====== DATASET RECORDS ======

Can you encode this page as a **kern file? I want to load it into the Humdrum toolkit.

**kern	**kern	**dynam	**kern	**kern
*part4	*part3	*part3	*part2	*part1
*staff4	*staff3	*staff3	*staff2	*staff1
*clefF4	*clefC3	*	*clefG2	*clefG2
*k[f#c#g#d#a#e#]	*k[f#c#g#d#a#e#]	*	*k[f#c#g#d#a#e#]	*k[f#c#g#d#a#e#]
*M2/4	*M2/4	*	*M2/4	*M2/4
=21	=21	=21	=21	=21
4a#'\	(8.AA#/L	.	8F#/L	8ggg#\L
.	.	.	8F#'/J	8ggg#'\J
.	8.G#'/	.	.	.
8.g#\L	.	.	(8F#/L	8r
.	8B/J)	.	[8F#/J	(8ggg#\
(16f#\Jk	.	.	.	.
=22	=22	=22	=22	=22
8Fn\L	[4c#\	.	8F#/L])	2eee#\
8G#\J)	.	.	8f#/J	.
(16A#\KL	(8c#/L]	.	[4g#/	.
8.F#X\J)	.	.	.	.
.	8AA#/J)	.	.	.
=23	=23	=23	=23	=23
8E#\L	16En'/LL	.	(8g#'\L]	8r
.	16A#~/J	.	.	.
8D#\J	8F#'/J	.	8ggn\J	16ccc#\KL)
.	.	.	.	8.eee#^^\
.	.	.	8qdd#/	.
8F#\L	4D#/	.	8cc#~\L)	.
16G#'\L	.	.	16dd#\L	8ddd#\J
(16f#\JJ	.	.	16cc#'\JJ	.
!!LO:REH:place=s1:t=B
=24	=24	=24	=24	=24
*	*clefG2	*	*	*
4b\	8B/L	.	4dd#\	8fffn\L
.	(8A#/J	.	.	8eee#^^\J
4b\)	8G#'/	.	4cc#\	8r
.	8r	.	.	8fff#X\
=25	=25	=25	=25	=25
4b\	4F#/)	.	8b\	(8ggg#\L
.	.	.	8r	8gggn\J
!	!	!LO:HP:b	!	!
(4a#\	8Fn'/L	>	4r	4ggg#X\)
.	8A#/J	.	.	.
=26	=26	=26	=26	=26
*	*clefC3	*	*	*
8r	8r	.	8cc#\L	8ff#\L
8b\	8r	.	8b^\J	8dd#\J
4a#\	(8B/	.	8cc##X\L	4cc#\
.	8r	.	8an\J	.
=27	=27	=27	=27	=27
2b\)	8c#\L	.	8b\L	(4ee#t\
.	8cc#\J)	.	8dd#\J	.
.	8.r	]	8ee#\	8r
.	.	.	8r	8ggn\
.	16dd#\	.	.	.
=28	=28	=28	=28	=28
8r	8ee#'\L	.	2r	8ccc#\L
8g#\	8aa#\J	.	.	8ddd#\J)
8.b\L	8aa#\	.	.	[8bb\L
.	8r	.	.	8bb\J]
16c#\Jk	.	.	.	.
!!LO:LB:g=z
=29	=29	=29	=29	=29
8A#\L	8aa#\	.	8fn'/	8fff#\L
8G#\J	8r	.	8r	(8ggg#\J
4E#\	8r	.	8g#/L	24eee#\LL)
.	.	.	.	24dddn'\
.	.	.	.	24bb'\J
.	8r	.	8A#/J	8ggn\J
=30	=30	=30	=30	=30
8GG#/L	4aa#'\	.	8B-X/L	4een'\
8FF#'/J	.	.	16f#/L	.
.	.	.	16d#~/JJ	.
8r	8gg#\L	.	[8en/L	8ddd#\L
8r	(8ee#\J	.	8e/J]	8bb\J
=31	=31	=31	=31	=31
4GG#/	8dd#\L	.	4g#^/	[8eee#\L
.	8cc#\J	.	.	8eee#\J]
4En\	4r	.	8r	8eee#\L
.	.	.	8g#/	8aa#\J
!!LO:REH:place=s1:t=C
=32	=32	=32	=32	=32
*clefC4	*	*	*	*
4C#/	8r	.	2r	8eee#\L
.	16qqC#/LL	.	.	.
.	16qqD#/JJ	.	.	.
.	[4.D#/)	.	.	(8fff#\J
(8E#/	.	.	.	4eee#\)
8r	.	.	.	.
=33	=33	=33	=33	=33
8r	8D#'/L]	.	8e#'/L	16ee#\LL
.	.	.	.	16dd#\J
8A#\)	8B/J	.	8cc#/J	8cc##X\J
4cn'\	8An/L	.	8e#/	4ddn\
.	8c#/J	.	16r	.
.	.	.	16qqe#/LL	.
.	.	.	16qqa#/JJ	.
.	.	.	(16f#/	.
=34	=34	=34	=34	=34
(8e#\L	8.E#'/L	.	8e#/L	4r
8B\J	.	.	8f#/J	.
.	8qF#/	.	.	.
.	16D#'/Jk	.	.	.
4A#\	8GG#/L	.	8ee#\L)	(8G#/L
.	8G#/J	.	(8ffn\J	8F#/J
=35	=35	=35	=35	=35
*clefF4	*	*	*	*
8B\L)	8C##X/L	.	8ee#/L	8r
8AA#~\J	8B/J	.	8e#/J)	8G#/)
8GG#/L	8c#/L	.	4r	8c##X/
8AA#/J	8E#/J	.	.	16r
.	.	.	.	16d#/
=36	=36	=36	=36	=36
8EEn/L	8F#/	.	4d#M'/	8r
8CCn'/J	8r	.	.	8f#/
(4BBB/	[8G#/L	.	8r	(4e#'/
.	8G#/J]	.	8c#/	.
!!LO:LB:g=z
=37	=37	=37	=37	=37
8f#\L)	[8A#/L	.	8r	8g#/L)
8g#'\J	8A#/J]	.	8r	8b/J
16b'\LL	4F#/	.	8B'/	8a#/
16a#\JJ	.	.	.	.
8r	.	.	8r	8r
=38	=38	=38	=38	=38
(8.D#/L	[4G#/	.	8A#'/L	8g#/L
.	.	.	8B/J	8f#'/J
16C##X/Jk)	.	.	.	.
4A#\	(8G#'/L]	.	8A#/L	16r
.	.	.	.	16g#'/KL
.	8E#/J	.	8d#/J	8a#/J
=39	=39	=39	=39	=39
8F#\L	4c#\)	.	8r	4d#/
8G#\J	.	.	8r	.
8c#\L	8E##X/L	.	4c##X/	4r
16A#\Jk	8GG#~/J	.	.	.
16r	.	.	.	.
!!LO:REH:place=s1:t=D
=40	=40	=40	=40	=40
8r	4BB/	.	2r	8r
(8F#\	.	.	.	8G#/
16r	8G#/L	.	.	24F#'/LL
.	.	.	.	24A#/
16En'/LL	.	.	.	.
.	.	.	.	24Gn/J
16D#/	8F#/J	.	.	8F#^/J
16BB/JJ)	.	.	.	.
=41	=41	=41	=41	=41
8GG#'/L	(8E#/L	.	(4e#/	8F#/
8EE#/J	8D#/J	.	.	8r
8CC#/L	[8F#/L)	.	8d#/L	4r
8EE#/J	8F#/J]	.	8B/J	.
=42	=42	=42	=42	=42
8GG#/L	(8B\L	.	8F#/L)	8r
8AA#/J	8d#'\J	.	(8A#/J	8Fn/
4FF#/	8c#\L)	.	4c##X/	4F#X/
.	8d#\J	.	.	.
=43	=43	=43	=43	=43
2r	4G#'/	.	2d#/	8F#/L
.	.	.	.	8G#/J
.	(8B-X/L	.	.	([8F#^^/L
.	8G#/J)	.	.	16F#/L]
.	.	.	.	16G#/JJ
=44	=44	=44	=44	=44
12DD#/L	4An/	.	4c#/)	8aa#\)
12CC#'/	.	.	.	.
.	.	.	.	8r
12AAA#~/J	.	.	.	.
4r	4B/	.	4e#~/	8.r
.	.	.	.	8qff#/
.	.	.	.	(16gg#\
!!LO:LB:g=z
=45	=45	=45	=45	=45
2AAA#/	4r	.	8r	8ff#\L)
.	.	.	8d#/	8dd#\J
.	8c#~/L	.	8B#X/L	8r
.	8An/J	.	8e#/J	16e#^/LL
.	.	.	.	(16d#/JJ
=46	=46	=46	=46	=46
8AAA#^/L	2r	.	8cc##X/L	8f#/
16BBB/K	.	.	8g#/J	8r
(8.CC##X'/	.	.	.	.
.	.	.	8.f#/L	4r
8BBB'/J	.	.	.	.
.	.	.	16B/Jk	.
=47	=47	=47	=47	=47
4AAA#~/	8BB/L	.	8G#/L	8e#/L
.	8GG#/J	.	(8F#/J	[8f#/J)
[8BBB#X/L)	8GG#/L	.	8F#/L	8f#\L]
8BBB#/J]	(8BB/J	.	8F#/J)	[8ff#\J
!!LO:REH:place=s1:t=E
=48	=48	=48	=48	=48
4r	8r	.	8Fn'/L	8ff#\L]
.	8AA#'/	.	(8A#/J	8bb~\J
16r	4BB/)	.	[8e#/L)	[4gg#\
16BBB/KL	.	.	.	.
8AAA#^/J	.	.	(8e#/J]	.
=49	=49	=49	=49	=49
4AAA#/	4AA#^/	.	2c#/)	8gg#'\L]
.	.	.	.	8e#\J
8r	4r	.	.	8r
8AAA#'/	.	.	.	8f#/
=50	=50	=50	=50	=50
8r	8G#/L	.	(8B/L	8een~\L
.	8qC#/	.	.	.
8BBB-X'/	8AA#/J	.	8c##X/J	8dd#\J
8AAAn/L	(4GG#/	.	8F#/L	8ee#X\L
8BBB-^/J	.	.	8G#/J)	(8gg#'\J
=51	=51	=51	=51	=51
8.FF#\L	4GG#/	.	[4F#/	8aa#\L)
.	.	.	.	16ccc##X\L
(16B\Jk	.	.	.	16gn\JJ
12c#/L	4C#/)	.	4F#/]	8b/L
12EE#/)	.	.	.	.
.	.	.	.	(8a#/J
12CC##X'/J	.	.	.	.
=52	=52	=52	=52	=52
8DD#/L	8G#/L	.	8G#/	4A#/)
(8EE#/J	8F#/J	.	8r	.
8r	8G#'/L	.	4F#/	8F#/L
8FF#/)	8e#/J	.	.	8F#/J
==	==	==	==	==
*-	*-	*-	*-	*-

======

PROBLEM DETAILS: Pick out every line in the records that contains the string "place", and copy each one.

OUTPUT OF THE EXERCISE:
!!LO:REH:place=s1:t=B
!!LO:REH:place=s1:t=C
!!LO:REH:place=s1:t=D
!!LO:REH:place=s1:t=E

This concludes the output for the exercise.